◆ Exercise instructions: Return the line containing "Answer in <instances>...</instances>." and all lines after it exactly; stop at the end of the material.

--

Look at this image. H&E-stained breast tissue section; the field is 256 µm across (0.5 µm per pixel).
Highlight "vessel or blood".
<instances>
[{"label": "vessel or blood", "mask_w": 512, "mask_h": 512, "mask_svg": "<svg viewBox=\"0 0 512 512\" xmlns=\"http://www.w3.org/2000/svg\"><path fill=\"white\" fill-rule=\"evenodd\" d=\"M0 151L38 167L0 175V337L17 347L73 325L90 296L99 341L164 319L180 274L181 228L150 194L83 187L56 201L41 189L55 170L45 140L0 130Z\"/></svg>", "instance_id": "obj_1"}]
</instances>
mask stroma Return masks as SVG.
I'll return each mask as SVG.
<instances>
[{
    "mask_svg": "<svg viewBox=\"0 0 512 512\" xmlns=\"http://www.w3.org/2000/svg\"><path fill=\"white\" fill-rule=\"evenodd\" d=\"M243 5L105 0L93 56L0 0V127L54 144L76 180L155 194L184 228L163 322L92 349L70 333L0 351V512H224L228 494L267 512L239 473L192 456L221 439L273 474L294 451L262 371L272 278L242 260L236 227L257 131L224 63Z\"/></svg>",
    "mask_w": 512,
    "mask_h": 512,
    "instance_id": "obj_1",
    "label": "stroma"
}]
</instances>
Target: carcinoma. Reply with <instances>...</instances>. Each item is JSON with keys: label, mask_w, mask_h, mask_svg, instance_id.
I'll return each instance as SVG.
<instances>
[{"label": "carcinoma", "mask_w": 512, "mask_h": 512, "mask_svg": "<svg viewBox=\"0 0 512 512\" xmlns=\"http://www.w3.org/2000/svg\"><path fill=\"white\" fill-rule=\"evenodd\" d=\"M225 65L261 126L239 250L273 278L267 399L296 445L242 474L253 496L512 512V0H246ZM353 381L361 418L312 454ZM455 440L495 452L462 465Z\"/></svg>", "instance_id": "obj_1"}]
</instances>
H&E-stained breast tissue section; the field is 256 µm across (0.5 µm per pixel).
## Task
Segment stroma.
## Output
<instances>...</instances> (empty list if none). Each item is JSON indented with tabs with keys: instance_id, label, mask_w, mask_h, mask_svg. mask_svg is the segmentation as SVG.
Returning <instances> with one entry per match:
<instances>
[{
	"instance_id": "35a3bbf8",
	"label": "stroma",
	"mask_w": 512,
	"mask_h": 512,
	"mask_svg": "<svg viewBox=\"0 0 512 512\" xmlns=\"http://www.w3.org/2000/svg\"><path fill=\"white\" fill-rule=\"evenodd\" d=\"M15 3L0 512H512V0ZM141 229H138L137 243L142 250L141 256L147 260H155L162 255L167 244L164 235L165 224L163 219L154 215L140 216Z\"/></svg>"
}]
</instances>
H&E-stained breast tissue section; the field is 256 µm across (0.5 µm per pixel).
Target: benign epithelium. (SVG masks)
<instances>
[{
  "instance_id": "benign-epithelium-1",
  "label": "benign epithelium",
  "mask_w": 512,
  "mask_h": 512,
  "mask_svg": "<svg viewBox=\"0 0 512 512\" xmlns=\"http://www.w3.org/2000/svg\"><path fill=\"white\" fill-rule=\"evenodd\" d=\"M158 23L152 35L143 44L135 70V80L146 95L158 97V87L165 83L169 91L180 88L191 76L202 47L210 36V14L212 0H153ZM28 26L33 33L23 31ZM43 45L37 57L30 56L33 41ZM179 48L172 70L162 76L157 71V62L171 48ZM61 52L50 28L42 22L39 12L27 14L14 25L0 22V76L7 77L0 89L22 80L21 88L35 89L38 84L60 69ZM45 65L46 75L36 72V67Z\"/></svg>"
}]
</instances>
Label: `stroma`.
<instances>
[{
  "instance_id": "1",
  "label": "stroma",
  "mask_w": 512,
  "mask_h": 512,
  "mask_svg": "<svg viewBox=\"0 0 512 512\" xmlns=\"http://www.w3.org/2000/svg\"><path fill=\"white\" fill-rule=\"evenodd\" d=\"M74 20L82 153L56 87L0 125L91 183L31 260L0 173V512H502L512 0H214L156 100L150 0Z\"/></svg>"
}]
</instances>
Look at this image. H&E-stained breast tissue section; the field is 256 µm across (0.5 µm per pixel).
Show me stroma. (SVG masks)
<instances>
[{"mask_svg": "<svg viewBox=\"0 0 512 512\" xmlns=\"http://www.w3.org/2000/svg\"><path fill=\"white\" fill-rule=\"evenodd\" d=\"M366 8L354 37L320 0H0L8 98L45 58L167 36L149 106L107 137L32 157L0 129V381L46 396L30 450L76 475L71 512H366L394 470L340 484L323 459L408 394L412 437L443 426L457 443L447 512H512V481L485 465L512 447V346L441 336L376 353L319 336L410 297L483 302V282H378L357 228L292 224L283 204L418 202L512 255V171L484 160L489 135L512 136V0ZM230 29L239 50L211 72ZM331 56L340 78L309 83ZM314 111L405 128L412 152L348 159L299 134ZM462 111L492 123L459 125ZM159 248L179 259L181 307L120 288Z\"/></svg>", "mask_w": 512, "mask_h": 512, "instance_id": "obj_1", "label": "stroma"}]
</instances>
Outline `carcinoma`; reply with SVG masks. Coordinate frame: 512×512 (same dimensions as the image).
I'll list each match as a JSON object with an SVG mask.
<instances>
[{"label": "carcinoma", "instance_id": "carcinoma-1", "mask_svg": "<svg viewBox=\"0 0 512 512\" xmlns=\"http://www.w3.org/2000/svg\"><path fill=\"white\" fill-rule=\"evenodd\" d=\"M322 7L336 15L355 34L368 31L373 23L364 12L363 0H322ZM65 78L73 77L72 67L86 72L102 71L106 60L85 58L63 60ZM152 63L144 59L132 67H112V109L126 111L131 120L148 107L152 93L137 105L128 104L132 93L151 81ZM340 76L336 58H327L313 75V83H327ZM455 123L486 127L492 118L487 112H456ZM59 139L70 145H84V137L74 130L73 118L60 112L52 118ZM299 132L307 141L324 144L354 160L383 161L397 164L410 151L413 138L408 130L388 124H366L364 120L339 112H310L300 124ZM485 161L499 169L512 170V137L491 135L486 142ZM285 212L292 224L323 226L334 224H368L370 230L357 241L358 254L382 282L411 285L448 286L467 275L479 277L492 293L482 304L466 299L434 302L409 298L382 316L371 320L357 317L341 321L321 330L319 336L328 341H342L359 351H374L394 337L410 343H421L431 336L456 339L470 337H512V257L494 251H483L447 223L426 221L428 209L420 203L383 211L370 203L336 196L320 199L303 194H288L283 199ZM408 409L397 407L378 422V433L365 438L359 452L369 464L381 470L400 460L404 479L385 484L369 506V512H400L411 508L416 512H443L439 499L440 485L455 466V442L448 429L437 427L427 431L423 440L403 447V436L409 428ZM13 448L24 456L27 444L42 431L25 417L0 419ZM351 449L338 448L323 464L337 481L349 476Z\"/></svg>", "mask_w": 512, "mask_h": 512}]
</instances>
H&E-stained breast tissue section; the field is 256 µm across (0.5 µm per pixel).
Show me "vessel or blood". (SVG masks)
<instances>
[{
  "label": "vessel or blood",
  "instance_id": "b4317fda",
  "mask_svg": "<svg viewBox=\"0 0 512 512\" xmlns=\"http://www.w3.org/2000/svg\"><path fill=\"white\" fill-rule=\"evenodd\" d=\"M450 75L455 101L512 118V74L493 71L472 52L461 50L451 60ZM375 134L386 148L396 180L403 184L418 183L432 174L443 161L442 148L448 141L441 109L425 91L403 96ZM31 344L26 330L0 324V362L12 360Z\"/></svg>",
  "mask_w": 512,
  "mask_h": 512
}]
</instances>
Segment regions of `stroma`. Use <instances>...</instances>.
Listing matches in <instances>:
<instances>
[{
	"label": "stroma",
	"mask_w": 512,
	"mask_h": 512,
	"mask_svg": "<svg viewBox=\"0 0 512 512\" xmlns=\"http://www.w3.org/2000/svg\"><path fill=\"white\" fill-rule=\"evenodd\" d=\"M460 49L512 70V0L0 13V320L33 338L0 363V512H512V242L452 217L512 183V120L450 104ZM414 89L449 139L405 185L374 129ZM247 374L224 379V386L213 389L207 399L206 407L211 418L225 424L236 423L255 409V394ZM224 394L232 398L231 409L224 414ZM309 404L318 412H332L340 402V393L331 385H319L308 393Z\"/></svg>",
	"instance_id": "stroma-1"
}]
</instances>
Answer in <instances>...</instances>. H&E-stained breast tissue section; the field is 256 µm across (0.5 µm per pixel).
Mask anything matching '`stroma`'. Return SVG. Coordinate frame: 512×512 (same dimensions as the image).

--

◆ Completed exercise:
Answer in <instances>...</instances>. H&E-stained breast tissue section; the field is 256 µm across (0.5 µm per pixel).
Mask anything matching '`stroma`'. Return SVG. Coordinate frame: 512×512 (same dimensions as the image).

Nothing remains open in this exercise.